• [Dataset extract]:
----------
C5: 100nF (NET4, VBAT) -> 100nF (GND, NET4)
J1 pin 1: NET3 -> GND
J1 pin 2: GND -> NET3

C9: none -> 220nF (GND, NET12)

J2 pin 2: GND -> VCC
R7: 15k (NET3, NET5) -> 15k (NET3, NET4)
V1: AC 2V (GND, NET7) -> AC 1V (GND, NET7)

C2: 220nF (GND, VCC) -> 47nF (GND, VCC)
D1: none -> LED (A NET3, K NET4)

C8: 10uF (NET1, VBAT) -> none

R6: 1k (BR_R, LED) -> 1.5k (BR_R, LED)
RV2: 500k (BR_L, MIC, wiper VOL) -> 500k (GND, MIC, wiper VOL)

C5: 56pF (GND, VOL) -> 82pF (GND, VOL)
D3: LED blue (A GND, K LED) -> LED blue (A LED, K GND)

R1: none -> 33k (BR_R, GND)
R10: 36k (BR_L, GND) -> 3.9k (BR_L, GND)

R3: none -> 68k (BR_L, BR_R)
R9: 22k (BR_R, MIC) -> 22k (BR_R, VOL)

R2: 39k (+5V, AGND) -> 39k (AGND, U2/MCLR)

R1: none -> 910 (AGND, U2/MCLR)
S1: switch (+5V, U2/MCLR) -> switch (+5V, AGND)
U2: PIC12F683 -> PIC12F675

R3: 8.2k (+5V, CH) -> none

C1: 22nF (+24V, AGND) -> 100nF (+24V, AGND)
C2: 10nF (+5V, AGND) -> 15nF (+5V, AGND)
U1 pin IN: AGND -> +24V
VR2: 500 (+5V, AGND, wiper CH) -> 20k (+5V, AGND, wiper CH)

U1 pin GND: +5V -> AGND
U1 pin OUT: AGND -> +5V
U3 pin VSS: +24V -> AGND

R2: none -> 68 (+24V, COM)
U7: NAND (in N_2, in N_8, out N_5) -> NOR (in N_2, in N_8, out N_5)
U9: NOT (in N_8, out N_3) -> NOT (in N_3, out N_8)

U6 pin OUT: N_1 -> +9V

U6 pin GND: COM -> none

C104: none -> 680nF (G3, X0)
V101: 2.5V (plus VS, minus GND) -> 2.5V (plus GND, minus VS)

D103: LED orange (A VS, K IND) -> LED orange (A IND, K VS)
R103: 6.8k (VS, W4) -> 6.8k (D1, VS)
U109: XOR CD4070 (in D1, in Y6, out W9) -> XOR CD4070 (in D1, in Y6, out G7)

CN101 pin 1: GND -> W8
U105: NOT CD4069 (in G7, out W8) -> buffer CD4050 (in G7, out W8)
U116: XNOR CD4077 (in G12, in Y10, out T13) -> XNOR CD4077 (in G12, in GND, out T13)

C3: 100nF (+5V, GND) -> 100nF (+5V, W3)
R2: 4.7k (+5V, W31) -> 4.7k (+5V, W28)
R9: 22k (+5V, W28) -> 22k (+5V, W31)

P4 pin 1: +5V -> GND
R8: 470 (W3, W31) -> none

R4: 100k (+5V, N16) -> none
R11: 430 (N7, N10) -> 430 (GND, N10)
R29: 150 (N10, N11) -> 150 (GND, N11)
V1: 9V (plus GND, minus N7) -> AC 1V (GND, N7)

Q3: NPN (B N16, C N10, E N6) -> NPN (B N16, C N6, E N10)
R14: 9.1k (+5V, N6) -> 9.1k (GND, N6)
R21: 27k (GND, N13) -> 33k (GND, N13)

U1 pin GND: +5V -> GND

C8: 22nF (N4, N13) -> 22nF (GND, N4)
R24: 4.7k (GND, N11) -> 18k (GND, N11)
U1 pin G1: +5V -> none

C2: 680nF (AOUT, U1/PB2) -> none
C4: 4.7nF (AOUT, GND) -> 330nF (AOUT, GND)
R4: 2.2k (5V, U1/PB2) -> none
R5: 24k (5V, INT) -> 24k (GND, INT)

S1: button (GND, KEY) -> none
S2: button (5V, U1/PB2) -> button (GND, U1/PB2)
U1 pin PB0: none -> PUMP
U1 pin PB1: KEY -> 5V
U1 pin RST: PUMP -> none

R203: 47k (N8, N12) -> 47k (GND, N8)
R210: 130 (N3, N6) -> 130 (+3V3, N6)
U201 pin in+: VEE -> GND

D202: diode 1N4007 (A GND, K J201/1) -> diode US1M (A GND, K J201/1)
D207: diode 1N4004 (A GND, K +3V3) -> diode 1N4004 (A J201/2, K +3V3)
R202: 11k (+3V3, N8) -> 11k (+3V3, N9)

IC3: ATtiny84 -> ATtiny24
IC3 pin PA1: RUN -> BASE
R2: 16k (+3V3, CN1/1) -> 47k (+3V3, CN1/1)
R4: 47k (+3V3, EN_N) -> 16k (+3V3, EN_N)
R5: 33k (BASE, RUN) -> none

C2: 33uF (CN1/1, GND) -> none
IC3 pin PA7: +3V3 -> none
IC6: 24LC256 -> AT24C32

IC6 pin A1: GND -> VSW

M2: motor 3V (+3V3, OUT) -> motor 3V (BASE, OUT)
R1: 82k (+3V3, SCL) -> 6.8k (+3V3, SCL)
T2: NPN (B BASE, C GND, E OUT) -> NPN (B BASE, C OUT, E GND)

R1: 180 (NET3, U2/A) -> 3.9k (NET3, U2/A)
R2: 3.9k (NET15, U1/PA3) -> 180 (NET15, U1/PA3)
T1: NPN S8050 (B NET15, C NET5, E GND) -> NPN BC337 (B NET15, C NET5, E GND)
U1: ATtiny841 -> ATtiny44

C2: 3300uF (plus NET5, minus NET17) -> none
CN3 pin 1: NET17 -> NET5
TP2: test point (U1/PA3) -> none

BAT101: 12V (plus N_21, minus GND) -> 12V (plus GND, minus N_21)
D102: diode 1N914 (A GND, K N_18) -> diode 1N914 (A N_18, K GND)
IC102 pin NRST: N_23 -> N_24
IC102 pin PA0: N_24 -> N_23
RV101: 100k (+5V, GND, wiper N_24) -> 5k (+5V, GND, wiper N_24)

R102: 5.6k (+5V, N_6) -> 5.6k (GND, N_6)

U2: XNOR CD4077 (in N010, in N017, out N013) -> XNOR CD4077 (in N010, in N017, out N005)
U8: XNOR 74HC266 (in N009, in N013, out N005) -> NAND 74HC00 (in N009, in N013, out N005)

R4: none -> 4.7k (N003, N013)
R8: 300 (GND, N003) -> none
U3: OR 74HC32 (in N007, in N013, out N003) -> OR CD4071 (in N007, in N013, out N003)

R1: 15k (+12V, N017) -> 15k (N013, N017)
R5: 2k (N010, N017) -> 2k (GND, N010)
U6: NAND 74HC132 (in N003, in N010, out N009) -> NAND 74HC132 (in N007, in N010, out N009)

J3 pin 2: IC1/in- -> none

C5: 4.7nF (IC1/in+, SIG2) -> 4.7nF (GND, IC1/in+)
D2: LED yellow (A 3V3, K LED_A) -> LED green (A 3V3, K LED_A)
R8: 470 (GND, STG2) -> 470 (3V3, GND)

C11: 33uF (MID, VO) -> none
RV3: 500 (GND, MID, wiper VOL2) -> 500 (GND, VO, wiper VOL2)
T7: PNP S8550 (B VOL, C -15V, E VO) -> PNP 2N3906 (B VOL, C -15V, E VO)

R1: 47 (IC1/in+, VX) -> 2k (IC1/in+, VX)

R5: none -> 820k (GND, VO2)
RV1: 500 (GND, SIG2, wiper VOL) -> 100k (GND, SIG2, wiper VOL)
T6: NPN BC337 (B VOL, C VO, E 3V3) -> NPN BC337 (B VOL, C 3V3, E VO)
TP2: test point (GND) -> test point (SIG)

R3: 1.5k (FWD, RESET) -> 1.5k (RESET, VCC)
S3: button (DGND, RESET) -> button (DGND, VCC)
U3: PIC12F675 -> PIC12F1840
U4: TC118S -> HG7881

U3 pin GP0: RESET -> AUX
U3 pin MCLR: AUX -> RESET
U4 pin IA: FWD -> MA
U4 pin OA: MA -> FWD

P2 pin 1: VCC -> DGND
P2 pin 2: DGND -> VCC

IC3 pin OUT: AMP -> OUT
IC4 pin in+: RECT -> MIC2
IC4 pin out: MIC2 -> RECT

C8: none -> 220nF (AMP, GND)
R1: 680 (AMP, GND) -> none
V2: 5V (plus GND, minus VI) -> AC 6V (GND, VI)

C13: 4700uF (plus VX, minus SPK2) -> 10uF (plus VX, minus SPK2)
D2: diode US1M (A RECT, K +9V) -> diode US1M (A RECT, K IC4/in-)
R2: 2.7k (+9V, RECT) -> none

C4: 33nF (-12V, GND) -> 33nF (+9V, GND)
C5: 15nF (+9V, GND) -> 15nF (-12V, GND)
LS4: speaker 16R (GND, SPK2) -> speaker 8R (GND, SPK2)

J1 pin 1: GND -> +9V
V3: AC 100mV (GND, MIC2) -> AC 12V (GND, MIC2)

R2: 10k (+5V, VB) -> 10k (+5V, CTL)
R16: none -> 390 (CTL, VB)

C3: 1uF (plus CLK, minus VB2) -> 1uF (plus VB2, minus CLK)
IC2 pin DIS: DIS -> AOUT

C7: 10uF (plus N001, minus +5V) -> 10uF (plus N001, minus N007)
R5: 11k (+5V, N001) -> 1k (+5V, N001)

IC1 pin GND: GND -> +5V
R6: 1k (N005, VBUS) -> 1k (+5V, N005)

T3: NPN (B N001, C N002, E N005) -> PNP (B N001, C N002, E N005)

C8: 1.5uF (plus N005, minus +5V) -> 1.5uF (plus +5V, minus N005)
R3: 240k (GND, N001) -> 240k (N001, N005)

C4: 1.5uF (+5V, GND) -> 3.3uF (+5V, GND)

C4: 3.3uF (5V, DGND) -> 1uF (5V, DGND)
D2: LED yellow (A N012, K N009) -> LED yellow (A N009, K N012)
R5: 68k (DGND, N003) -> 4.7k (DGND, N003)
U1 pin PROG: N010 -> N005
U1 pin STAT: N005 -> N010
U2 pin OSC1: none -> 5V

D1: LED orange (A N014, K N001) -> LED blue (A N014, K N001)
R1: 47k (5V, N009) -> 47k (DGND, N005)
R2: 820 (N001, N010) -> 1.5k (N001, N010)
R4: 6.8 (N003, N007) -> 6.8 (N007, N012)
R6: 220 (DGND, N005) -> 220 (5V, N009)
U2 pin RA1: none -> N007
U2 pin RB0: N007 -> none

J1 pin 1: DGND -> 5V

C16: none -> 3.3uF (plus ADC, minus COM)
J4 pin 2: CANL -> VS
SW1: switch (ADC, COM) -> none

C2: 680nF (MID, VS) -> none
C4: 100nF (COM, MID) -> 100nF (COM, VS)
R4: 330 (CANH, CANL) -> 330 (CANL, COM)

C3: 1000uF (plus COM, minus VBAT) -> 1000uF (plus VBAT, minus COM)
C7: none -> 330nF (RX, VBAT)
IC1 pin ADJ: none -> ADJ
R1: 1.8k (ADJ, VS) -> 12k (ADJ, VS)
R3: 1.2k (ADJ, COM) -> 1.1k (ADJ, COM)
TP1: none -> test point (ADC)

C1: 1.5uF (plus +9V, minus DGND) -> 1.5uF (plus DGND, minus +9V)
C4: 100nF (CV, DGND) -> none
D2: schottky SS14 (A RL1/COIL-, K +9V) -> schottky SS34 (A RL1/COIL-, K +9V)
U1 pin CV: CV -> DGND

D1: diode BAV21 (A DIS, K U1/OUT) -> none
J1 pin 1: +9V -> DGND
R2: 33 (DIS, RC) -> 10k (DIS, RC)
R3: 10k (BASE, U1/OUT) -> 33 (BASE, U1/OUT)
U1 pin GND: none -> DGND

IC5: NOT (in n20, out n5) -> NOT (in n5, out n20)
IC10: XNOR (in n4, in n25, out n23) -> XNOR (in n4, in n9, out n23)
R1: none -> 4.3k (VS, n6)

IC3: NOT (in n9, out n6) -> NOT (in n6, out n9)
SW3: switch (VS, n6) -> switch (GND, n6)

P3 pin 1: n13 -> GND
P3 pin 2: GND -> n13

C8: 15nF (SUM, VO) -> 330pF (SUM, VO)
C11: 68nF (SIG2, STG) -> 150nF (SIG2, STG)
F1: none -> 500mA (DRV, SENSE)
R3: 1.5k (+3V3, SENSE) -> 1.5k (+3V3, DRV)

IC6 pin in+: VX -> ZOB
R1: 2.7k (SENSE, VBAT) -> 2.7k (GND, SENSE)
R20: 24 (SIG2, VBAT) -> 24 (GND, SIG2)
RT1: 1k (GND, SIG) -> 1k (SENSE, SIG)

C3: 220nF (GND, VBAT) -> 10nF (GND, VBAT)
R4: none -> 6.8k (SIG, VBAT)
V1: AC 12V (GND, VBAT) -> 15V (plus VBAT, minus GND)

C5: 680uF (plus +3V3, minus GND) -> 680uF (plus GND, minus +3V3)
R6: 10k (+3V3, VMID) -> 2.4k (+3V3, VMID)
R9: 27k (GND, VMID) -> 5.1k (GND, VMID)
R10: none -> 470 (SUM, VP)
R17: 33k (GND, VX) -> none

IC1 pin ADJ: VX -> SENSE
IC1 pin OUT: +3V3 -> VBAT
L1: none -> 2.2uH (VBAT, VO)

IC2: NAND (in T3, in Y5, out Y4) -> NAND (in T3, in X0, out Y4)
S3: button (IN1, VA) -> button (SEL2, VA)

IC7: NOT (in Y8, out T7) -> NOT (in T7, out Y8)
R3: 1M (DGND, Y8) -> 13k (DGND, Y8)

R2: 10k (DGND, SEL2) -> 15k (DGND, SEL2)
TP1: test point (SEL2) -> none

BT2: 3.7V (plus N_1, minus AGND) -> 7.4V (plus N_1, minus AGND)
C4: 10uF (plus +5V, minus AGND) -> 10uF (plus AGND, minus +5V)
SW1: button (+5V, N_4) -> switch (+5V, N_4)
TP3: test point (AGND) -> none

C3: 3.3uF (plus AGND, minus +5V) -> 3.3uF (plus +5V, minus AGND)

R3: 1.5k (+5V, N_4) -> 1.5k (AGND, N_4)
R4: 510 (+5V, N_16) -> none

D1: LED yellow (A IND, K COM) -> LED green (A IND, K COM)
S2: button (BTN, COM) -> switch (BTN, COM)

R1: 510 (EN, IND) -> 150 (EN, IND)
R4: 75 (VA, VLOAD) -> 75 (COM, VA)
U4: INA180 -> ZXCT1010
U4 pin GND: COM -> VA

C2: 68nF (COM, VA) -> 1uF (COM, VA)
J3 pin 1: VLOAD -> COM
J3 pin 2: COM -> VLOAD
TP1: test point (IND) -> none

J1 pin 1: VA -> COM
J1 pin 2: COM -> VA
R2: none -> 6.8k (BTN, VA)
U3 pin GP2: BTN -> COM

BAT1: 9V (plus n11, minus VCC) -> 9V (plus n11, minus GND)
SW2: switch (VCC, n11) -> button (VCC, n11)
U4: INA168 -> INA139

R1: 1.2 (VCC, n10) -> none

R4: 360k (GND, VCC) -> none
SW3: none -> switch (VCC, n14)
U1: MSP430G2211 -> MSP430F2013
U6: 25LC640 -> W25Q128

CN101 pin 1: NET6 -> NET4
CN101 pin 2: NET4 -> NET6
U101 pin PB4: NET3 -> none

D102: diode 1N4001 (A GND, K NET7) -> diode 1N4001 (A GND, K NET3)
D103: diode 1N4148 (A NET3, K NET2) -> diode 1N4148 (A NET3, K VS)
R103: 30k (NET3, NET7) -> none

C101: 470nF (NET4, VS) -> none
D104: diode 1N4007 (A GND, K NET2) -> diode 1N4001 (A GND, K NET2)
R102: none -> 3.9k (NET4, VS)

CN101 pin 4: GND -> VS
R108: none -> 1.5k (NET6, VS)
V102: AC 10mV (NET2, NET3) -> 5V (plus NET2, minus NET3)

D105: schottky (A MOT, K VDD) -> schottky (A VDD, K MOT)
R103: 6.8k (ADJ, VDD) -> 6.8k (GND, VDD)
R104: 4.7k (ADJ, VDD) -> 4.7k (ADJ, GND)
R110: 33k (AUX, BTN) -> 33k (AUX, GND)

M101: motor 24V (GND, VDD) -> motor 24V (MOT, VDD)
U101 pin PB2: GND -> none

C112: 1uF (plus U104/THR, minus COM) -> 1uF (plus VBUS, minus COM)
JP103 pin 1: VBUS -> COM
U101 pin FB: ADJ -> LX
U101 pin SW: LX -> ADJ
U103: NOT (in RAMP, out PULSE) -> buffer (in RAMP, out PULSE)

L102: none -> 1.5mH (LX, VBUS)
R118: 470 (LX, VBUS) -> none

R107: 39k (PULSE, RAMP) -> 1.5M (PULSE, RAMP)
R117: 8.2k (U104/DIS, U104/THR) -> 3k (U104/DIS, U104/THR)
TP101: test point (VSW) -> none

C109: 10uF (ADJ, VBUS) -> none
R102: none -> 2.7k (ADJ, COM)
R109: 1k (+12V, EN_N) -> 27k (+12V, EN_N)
----------
• [Work order]: Where a line above contains the string "schottky", copy that line.

• [Final answer]:
D2: schottky SS14 (A RL1/COIL-, K +9V) -> schottky SS34 (A RL1/COIL-, K +9V)
D105: schottky (A MOT, K VDD) -> schottky (A VDD, K MOT)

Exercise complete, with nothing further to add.